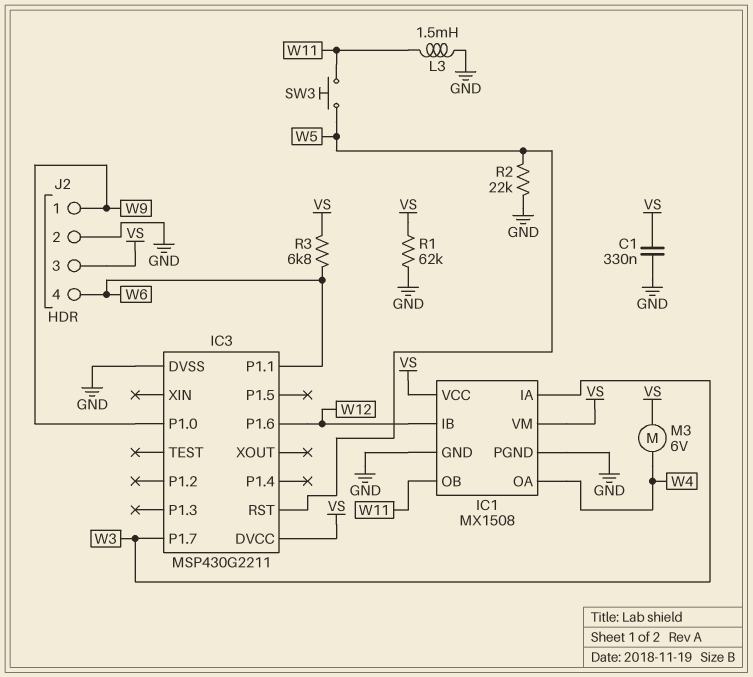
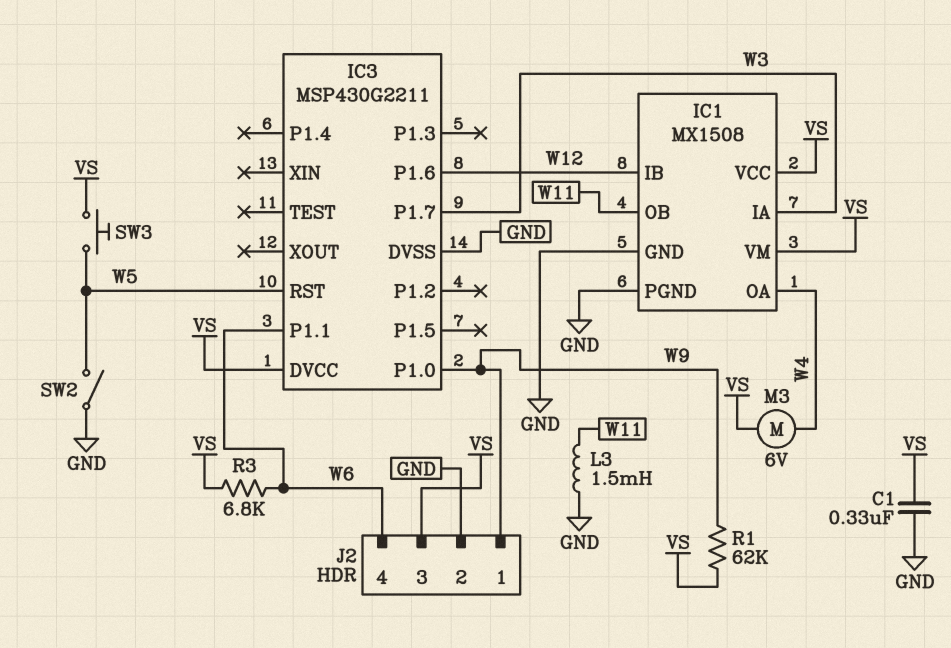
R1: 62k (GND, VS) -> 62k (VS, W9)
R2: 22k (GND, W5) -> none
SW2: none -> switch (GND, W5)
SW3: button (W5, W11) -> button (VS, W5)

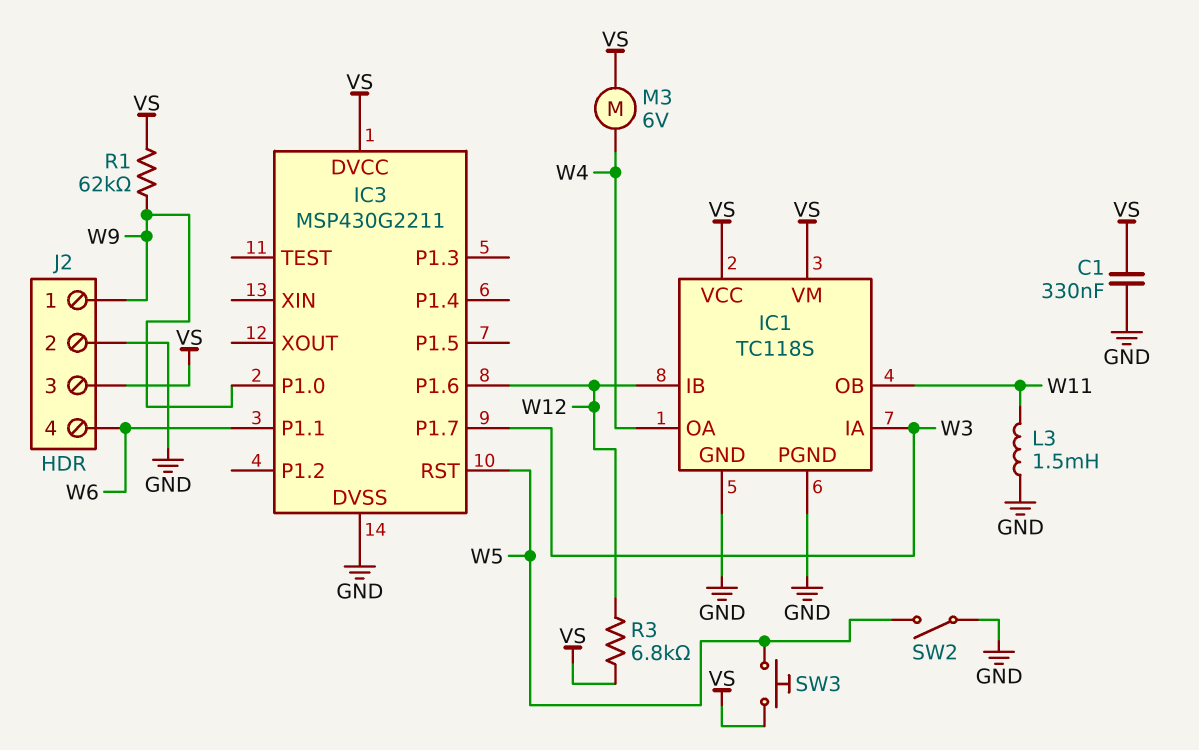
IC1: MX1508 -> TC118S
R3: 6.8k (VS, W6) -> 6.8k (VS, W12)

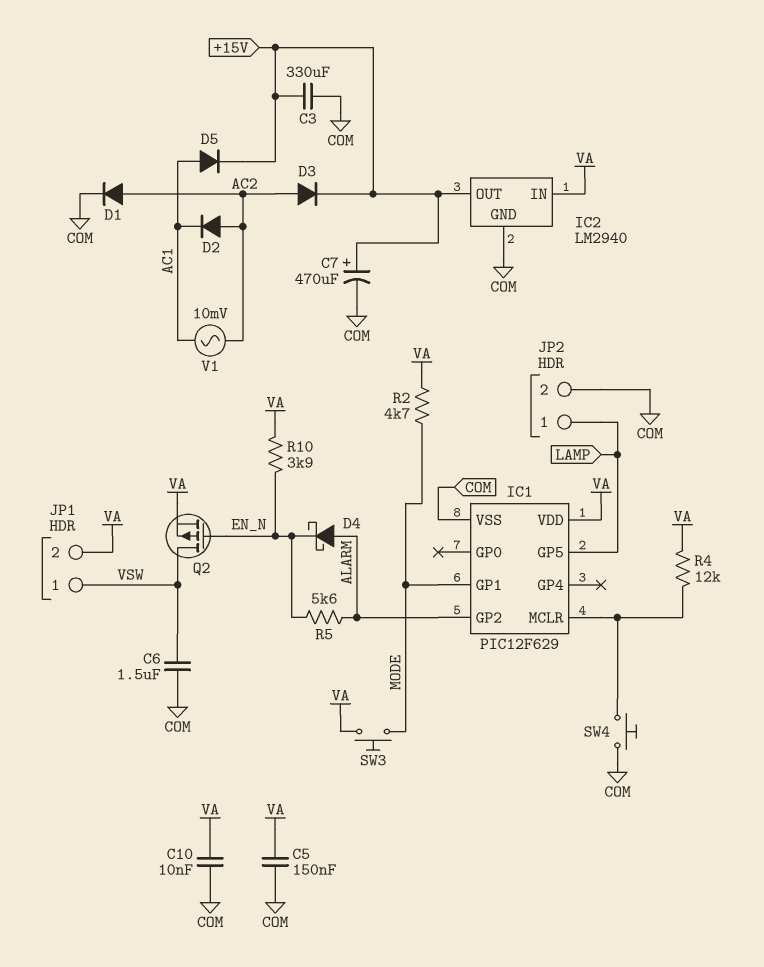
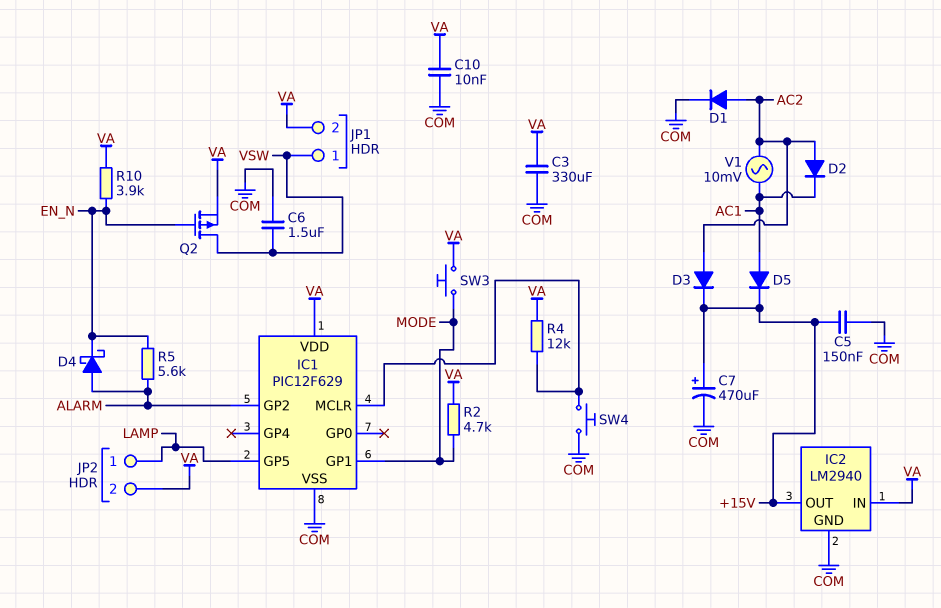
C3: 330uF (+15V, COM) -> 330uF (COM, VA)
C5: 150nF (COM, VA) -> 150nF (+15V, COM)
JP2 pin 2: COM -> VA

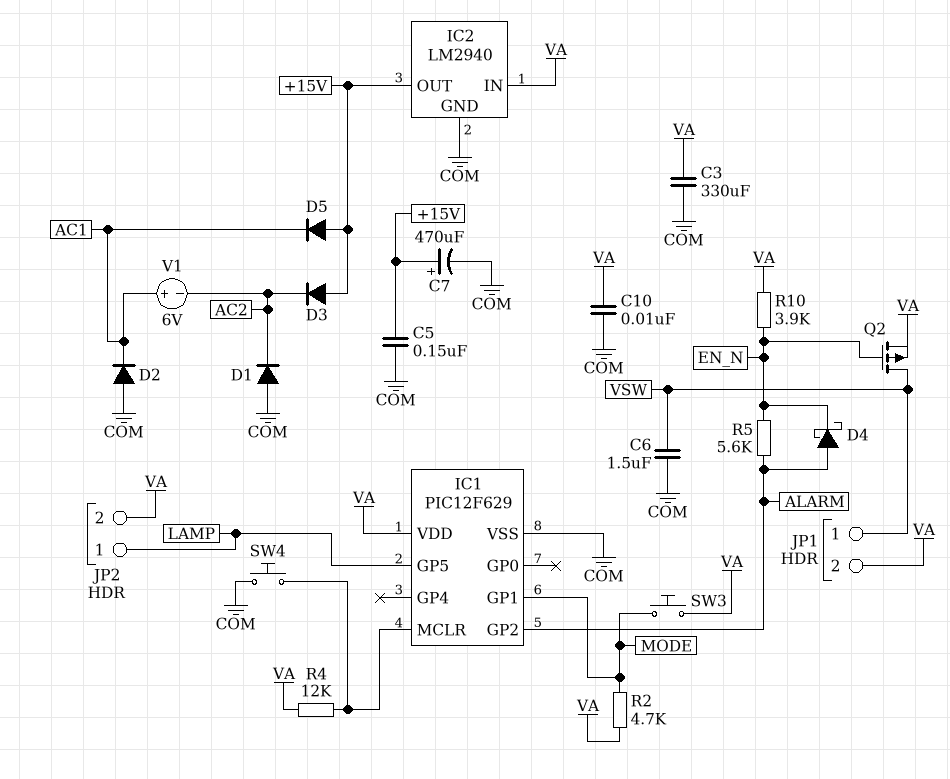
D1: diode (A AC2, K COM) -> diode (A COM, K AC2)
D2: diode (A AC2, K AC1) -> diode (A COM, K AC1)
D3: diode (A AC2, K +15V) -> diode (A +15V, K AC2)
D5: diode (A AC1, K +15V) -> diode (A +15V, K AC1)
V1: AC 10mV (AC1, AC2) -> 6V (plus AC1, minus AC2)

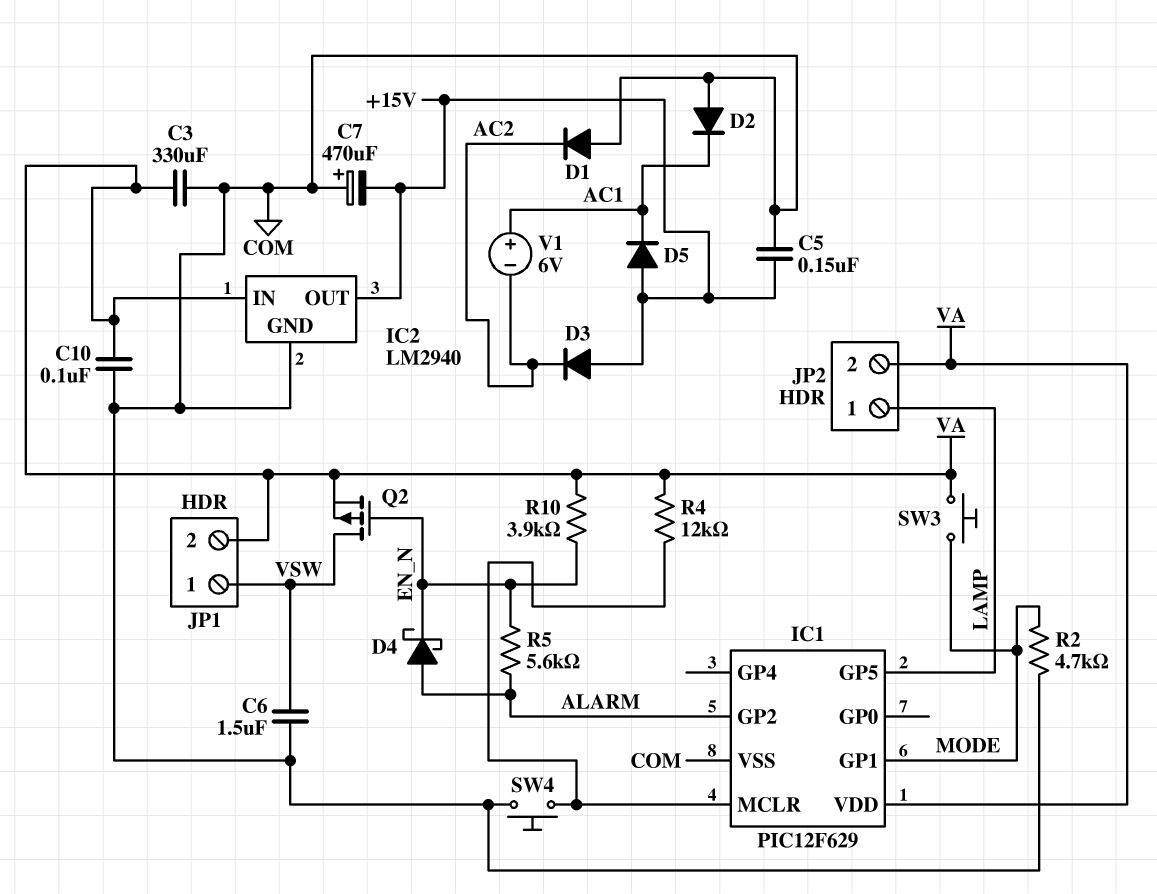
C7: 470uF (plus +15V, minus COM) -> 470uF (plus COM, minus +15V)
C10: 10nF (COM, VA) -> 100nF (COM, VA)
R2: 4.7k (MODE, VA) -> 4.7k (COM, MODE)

*Task to complete:* The reply should hold the entries above from the line with "R3: 6.8k (VS, W6) -> 6.8k (VS, W12)" to the line with "V1: AC 10mV", duplicated exactly, pictures excluded.

*Solved problem:*
R3: 6.8k (VS, W6) -> 6.8k (VS, W12)

C3: 330uF (+15V, COM) -> 330uF (COM, VA)
C5: 150nF (COM, VA) -> 150nF (+15V, COM)
JP2 pin 2: COM -> VA

D1: diode (A AC2, K COM) -> diode (A COM, K AC2)
D2: diode (A AC2, K AC1) -> diode (A COM, K AC1)
D3: diode (A AC2, K +15V) -> diode (A +15V, K AC2)
D5: diode (A AC1, K +15V) -> diode (A +15V, K AC1)
V1: AC 10mV (AC1, AC2) -> 6V (plus AC1, minus AC2)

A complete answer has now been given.